• Supplied data:
┏━━

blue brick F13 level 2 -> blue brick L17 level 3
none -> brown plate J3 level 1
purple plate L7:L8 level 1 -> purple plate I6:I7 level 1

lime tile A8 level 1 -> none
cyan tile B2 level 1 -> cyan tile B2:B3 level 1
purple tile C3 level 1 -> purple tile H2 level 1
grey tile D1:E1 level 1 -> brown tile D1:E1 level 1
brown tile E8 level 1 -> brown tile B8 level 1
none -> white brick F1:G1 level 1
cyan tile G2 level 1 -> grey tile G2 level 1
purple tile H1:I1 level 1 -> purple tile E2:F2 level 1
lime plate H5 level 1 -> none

┗━━
┏━━

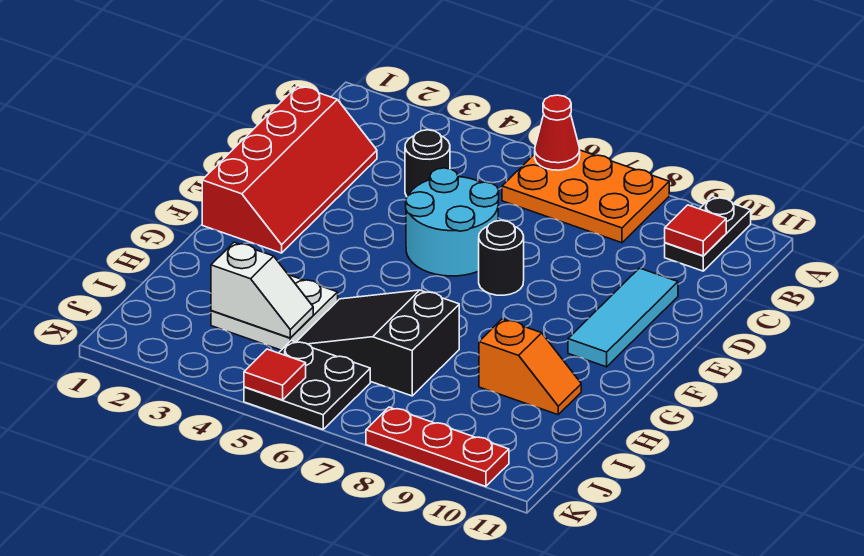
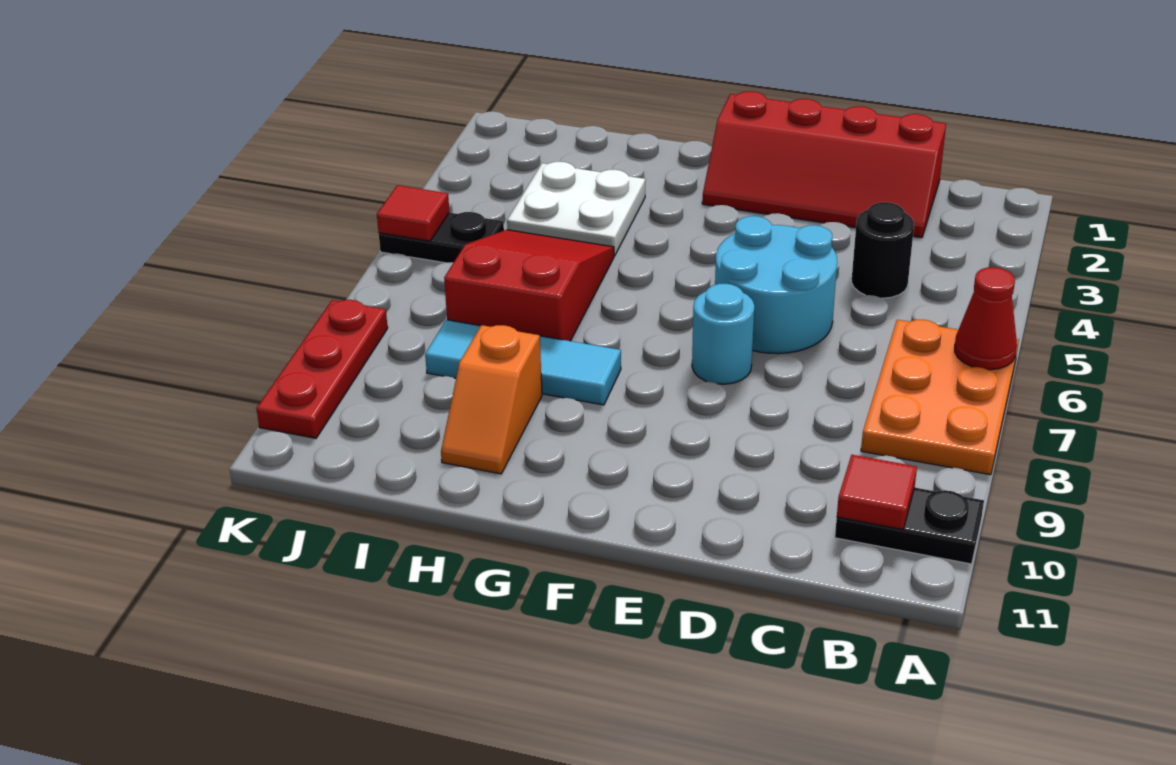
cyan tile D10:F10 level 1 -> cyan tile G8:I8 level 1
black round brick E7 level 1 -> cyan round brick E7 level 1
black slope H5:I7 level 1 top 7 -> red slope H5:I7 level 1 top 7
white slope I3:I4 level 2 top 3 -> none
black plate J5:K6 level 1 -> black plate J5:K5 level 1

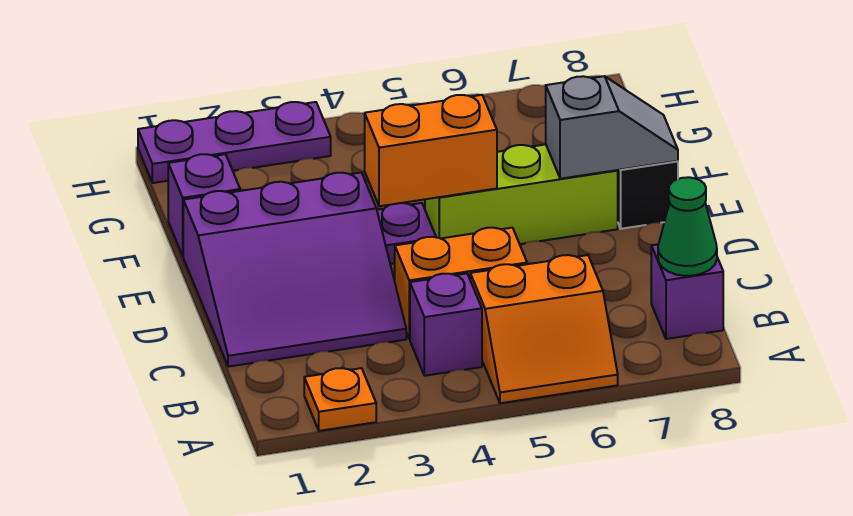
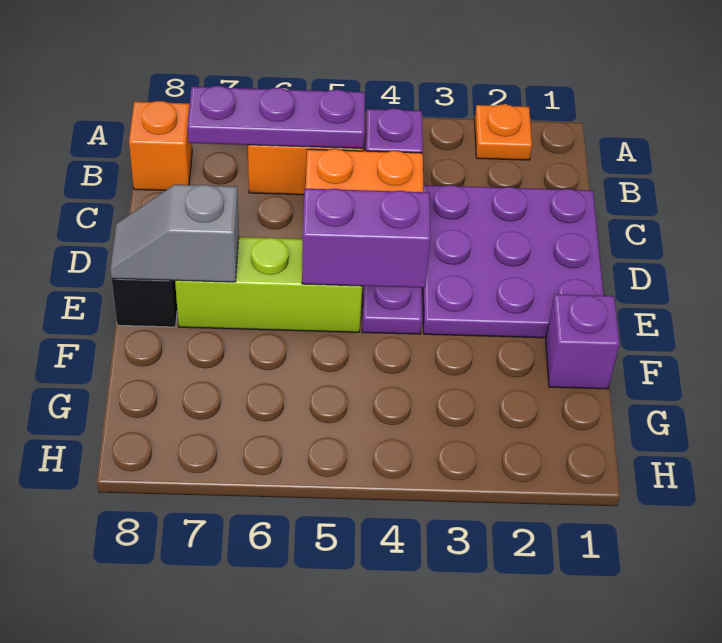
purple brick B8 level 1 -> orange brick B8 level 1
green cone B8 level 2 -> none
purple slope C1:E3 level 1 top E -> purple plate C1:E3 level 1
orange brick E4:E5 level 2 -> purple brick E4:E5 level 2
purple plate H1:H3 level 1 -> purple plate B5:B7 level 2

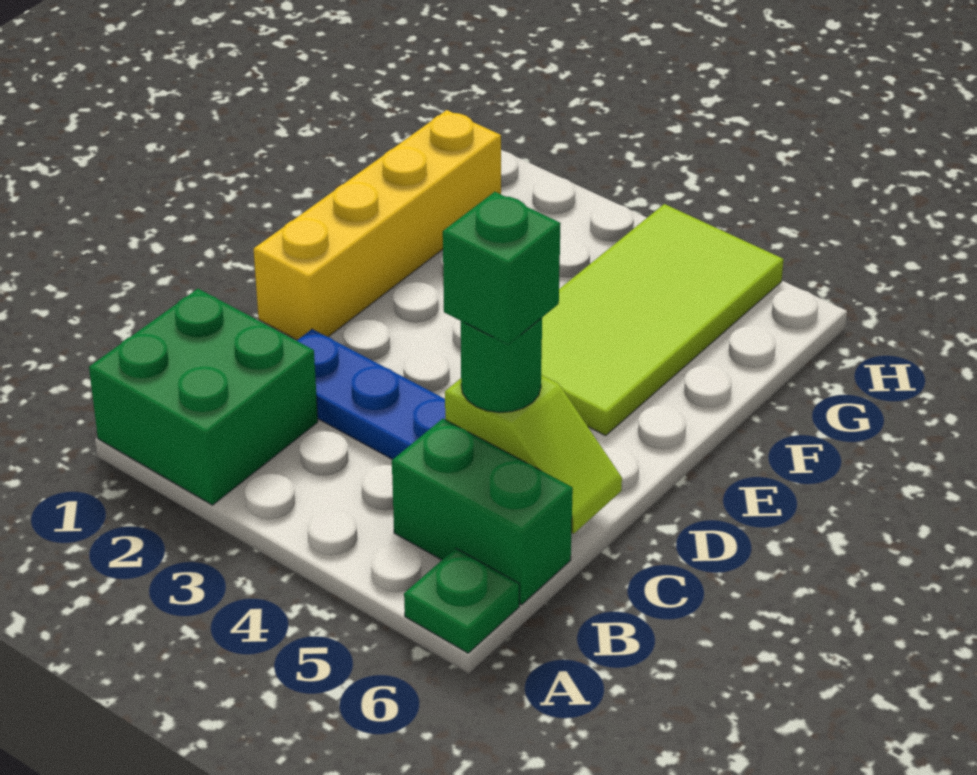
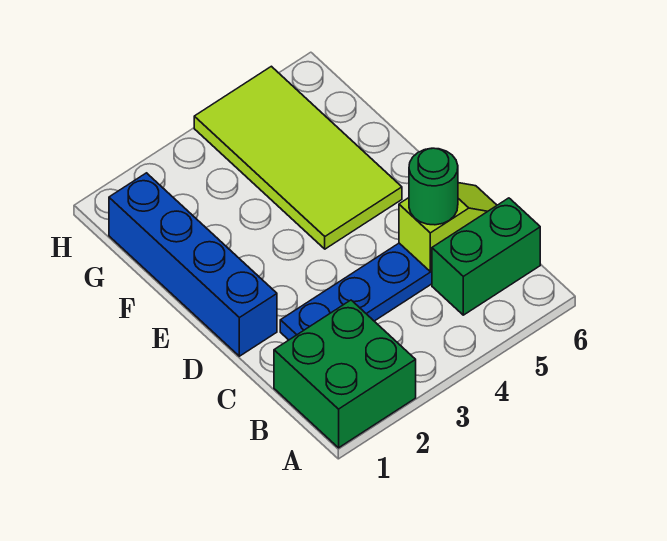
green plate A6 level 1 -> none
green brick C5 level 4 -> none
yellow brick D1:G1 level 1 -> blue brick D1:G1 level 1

┗━━
┏━━

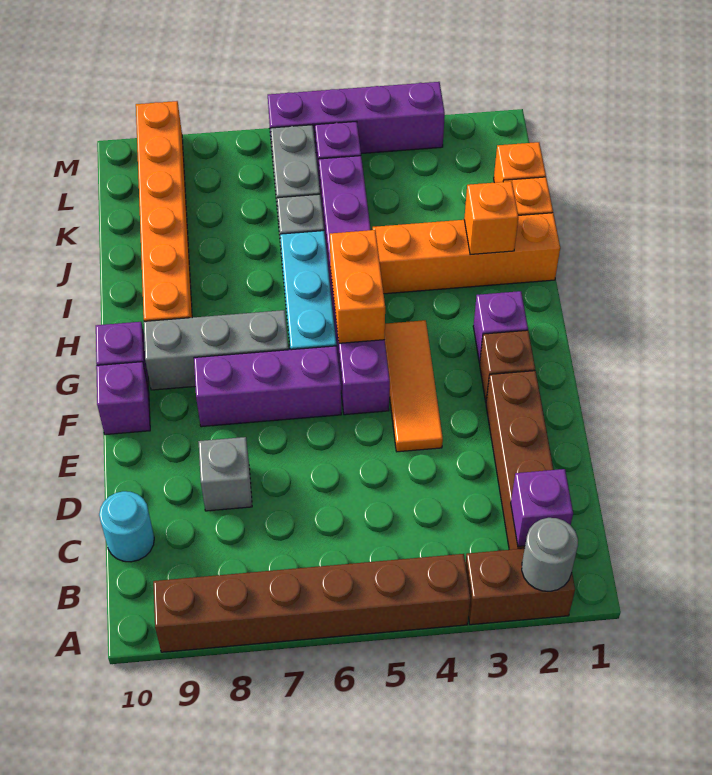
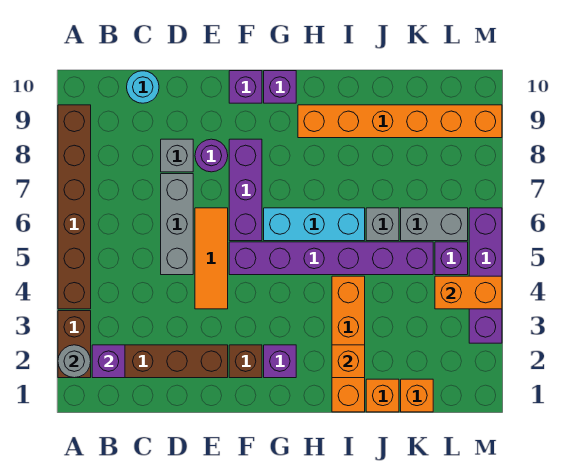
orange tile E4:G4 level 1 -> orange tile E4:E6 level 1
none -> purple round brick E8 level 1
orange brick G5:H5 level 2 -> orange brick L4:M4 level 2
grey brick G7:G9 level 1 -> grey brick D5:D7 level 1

┗━━

• What is required: The range runs from the line with "blue brick F13" up to and including the line with "cyan tile B2 level" in the listing above; please write out exactly those lines and nothing more.

• Response to the exercise:
blue brick F13 level 2 -> blue brick L17 level 3
none -> brown plate J3 level 1
purple plate L7:L8 level 1 -> purple plate I6:I7 level 1

lime tile A8 level 1 -> none
cyan tile B2 level 1 -> cyan tile B2:B3 level 1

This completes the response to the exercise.